THE DATA:

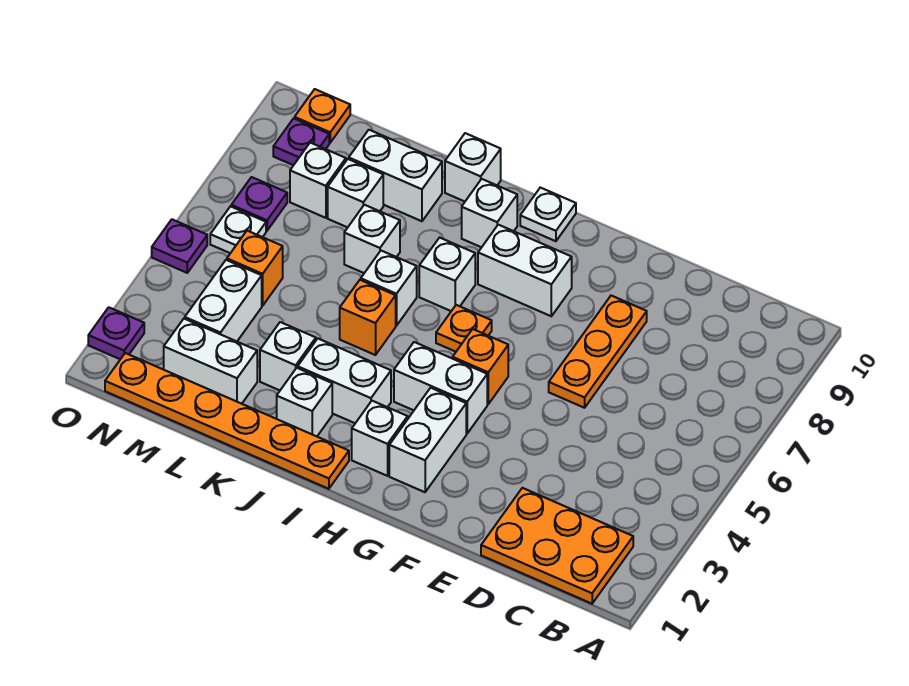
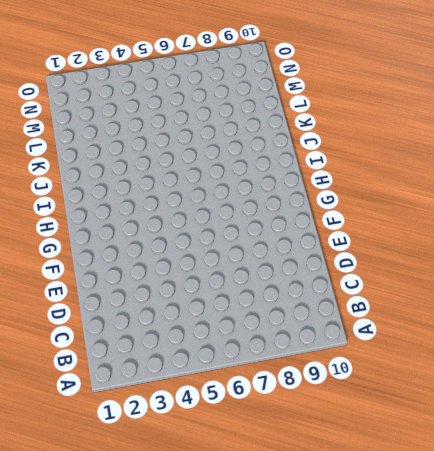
none -> orange 2x3 plate [481,488,633,604]
none -> orange 1x3 plate [549,296,647,408]
none -> white 1x2 brick [389,388,466,492]
none -> white 1x2 brick [394,342,487,433]

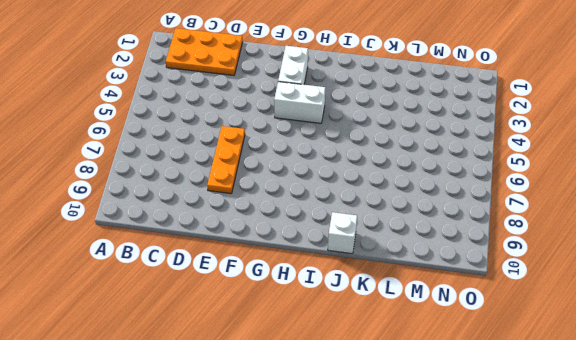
none -> orange 1x1 brick [453,329,508,404]
none -> white 1x2 brick [478,225,572,316]
none -> white 1x1 brick [352,401,408,476]
none -> orange 1x1 plate [436,305,492,352]

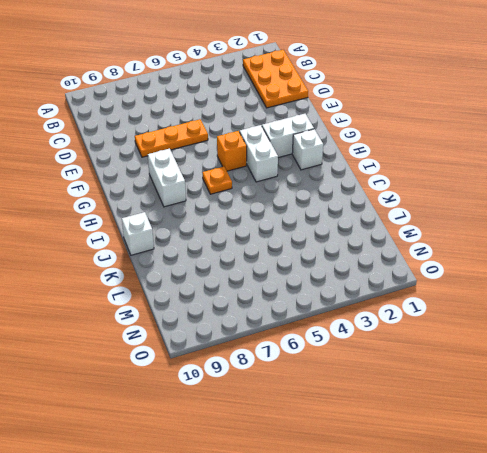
none -> white 1x1 plate [520,188,576,241]
none -> orange 1x6 plate [105,353,349,489]
none -> white 1x2 brick [298,339,391,423]
none -> white 1x1 brick [419,238,475,311]

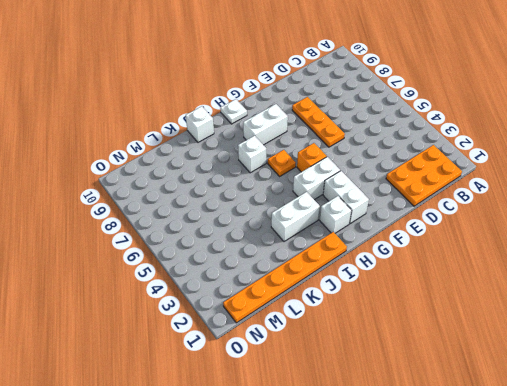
none -> white 1x1 brick [462,179,517,247]
none -> white 1x1 brick [277,368,332,436]
none -> orange 1x1 brick [340,280,396,355]
none -> white 1x1 brick [361,251,417,326]

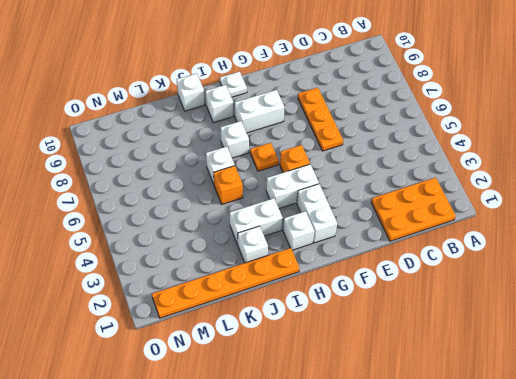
none -> white 1x1 brick [260,322,316,390]
none -> white 1x1 brick [344,205,400,273]
none -> white 1x2 brick [349,130,442,221]
none -> white 1x2 brick [164,319,257,404]

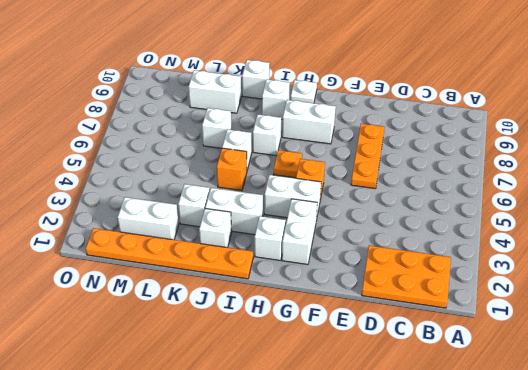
none -> white 1x1 brick [328,159,383,227]
none -> white 1x2 brick [185,260,262,341]
none -> orange 1x1 brick [227,231,283,306]
none -> white 1x1 brick [290,143,346,218]

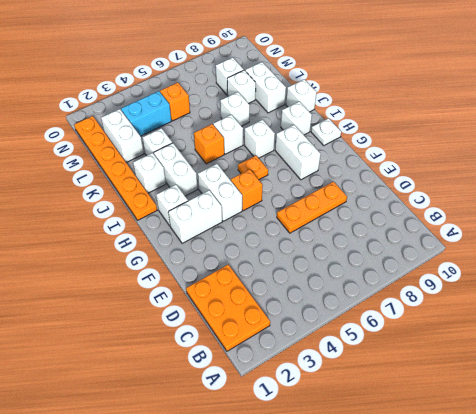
cyan 1x2 brick [121,91,171,136] -> white 1x2 brick [185,260,262,341]
none -> white 1x1 plate [210,206,266,253]
none -> purple 1x1 plate [231,177,287,231]
none -> purple 1x1 plate [273,118,329,165]
none -> orange 1x1 plate [295,89,350,143]

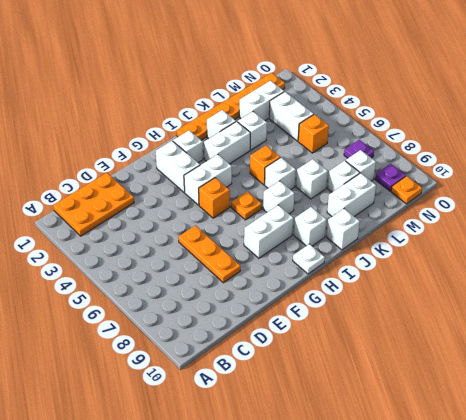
none -> white 1x1 plate [210,206,266,253]
none -> purple 1x1 plate [88,307,144,359]
none -> purple 1x1 plate [152,219,207,273]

REQUIREMENT:
The records above should be reproduced exactly, with the pictures omitted.

RESULT FOR THIS EXERCISE:
none -> orange 2x3 plate [481,488,633,604]
none -> orange 1x3 plate [549,296,647,408]
none -> white 1x2 brick [389,388,466,492]
none -> white 1x2 brick [394,342,487,433]

none -> orange 1x1 brick [453,329,508,404]
none -> white 1x2 brick [478,225,572,316]
none -> white 1x1 brick [352,401,408,476]
none -> orange 1x1 plate [436,305,492,352]

none -> white 1x1 plate [520,188,576,241]
none -> orange 1x6 plate [105,353,349,489]
none -> white 1x2 brick [298,339,391,423]
none -> white 1x1 brick [419,238,475,311]

none -> white 1x1 brick [462,179,517,247]
none -> white 1x1 brick [277,368,332,436]
none -> orange 1x1 brick [340,280,396,355]
none -> white 1x1 brick [361,251,417,326]

none -> white 1x1 brick [260,322,316,390]
none -> white 1x1 brick [344,205,400,273]
none -> white 1x2 brick [349,130,442,221]
none -> white 1x2 brick [164,319,257,404]

none -> white 1x1 brick [328,159,383,227]
none -> white 1x2 brick [185,260,262,341]
none -> orange 1x1 brick [227,231,283,306]
none -> white 1x1 brick [290,143,346,218]

cyan 1x2 brick [121,91,171,136] -> white 1x2 brick [185,260,262,341]
none -> white 1x1 plate [210,206,266,253]
none -> purple 1x1 plate [231,177,287,231]
none -> purple 1x1 plate [273,118,329,165]
none -> orange 1x1 plate [295,89,350,143]

none -> white 1x1 plate [210,206,266,253]
none -> purple 1x1 plate [88,307,144,359]
none -> purple 1x1 plate [152,219,207,273]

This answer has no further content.